Take the line with "J4 pin 2: VBUS -> GND" and every line after it in the entries below, and set them down exactly, without any pictures.

Top of Records supplied

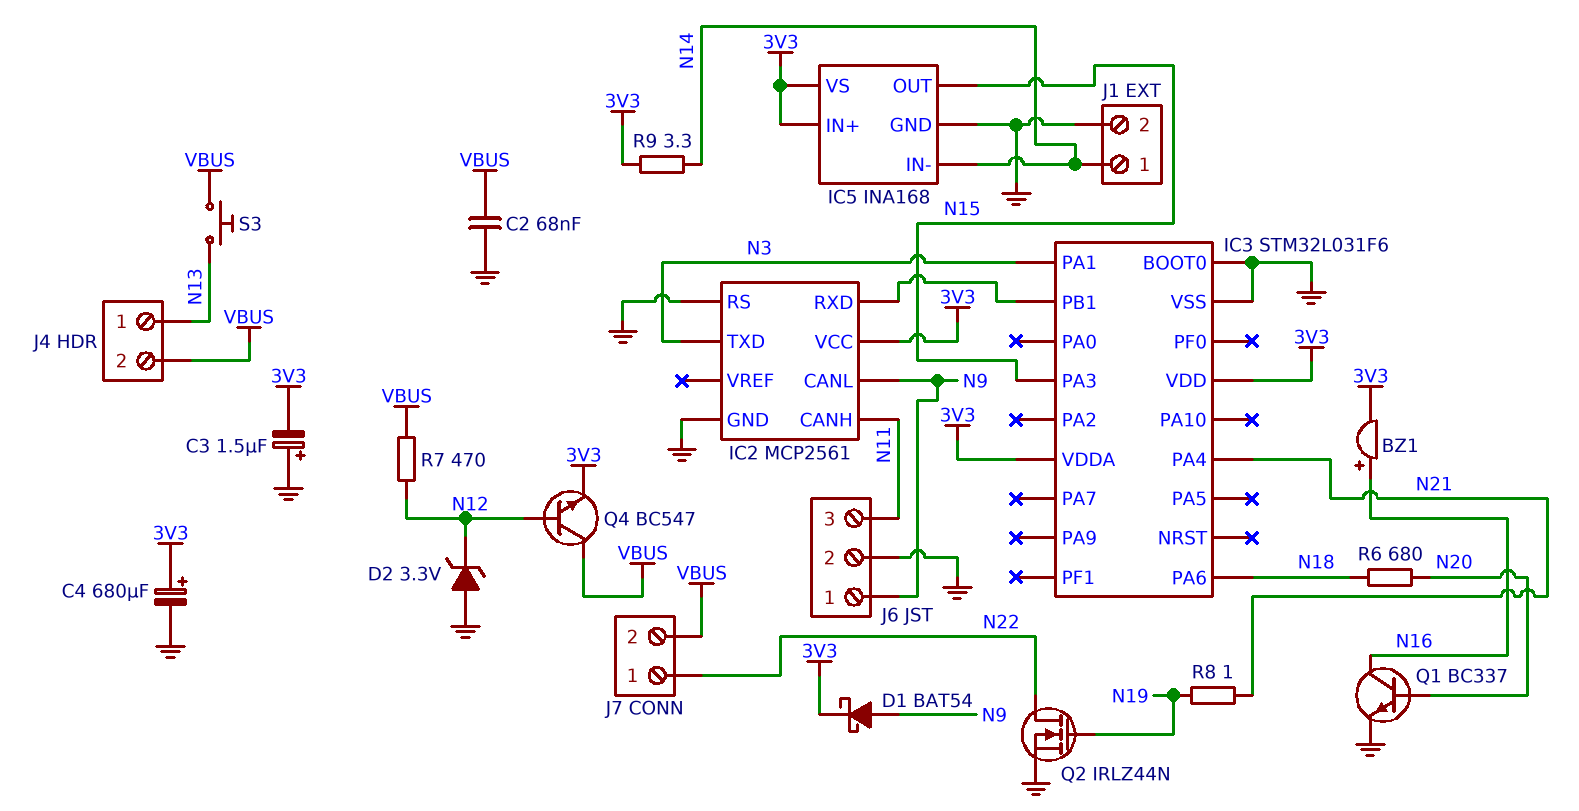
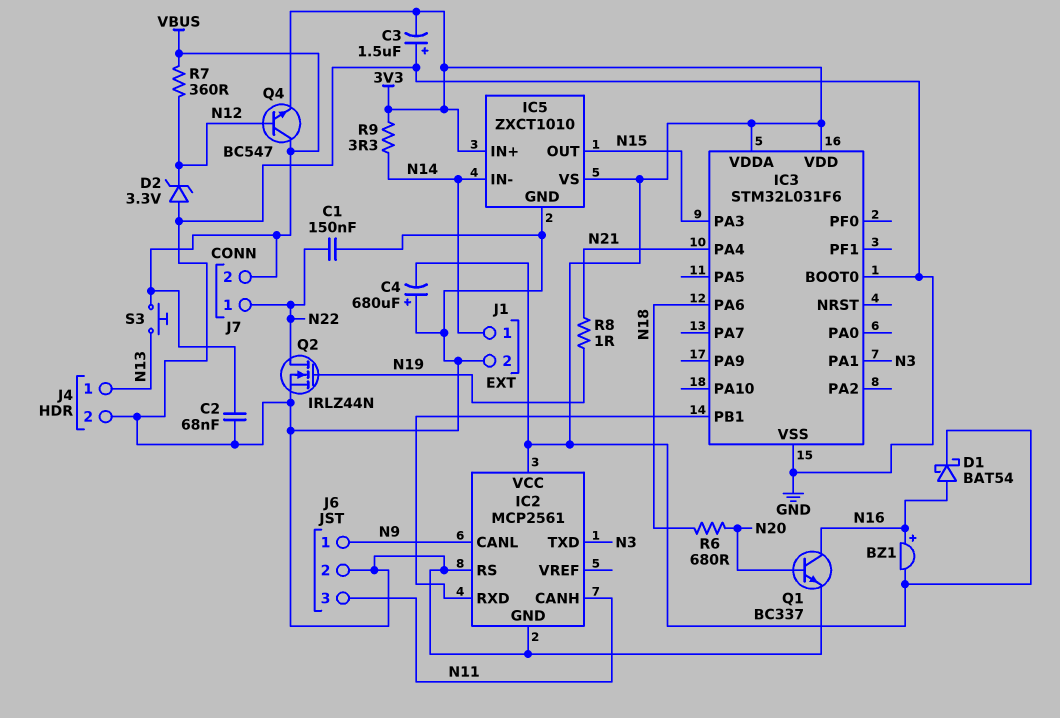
C1: none -> 150nF (GND, N22)
C4: 680uF (plus 3V3, minus GND) -> 680uF (plus GND, minus 3V3)
D1: schottky BAT54 (A N9, K 3V3) -> schottky BAT54 (A N16, K 3V3)
IC5: INA168 -> ZXCT1010
J4 pin 2: VBUS -> GND
R7: 470 (N12, VBUS) -> 360 (N12, VBUS)

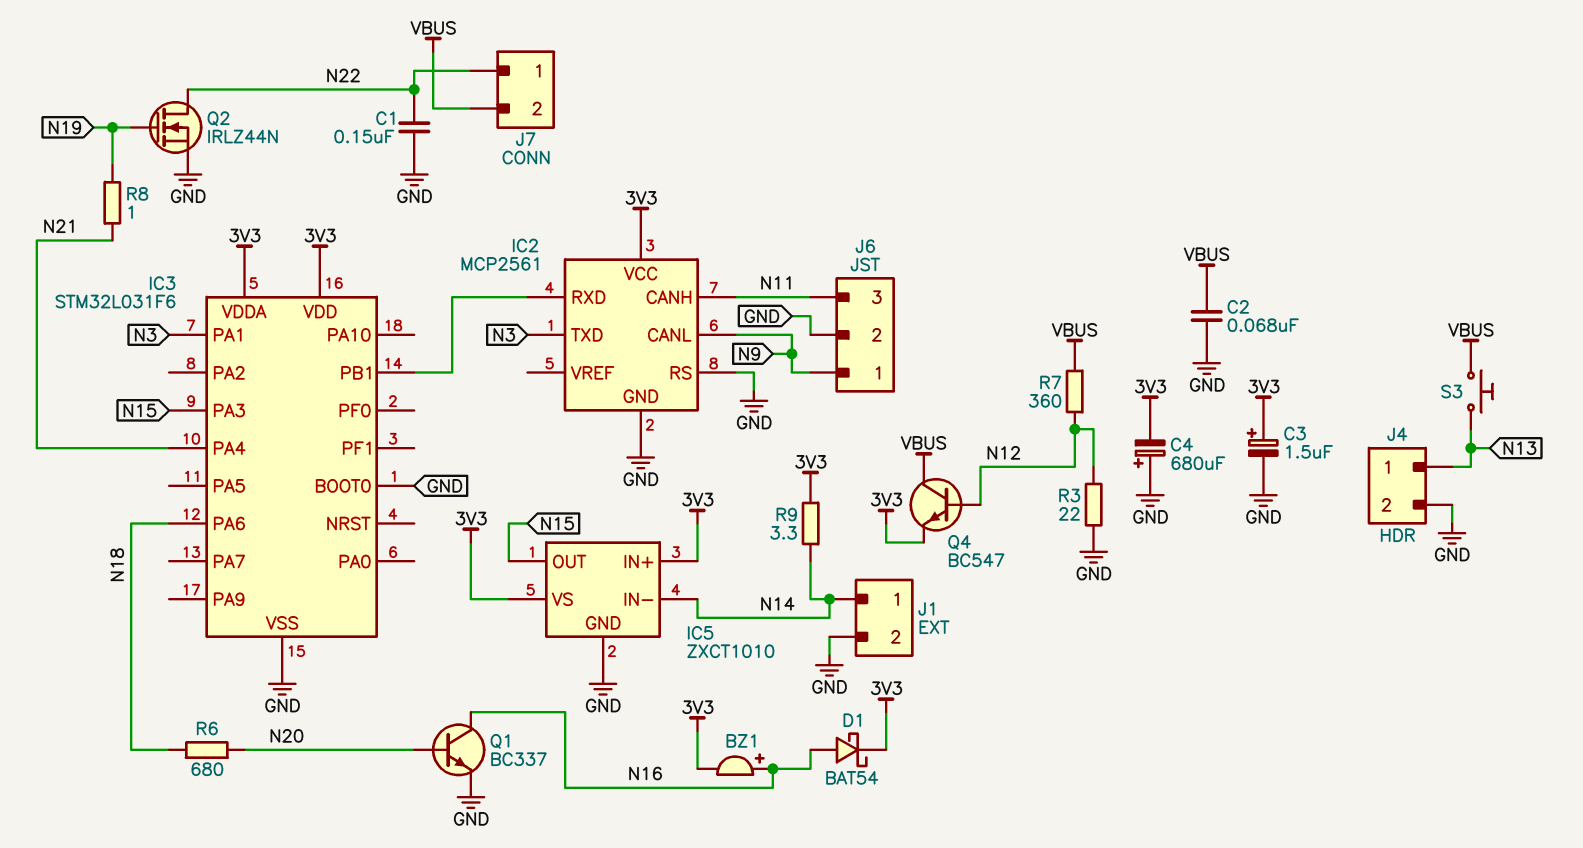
C3: 1.5uF (plus GND, minus 3V3) -> 1.5uF (plus 3V3, minus GND)
D2: zener 3.3V (A GND, K N12) -> none
R3: none -> 22 (GND, N12)

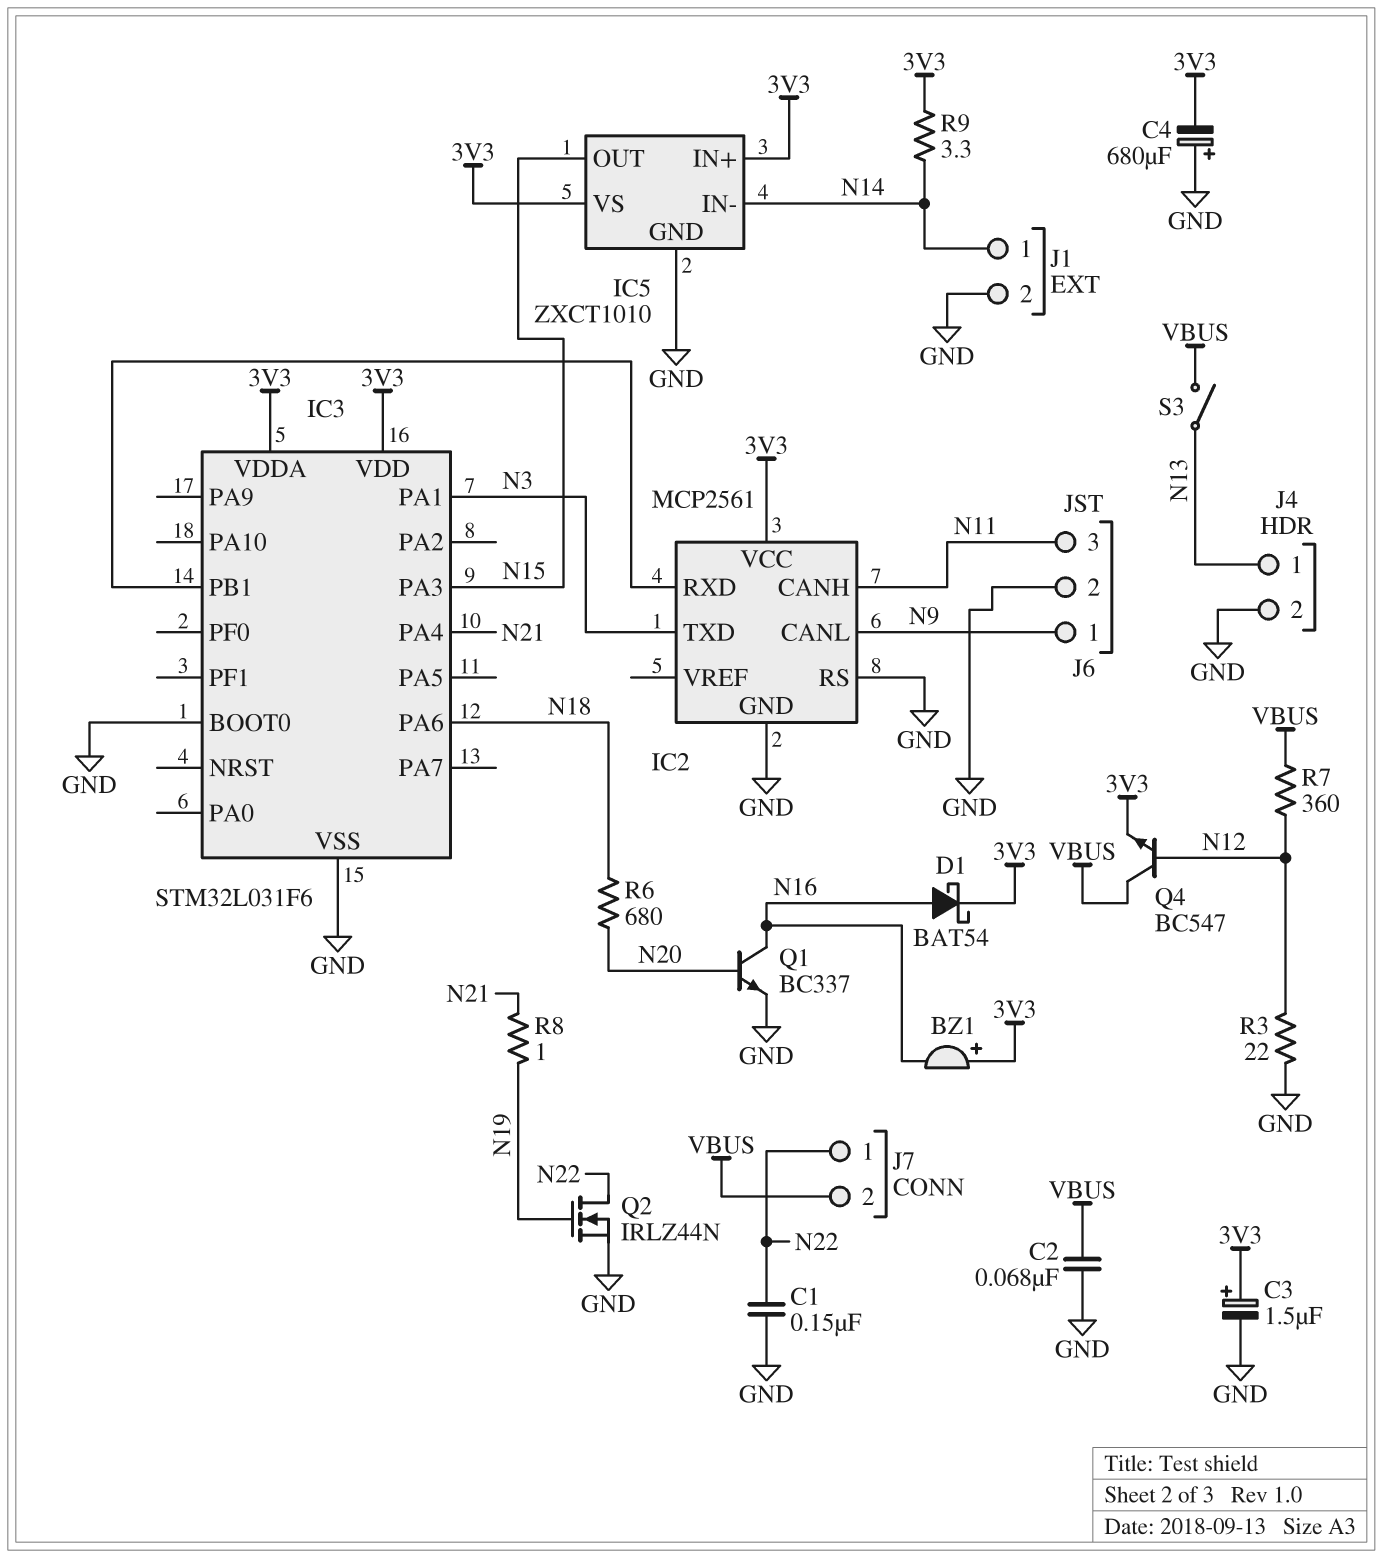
BZ1: buzzer (plus N16, minus 3V3) -> buzzer (plus 3V3, minus N16)
S3: button (N13, VBUS) -> switch (N13, VBUS)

Bottom of Records supplied

Solution to the problem |
J4 pin 2: VBUS -> GND
R7: 470 (N12, VBUS) -> 360 (N12, VBUS)

C3: 1.5uF (plus GND, minus 3V3) -> 1.5uF (plus 3V3, minus GND)
D2: zener 3.3V (A GND, K N12) -> none
R3: none -> 22 (GND, N12)

BZ1: buzzer (plus N16, minus 3V3) -> buzzer (plus 3V3, minus N16)
S3: button (N13, VBUS) -> switch (N13, VBUS)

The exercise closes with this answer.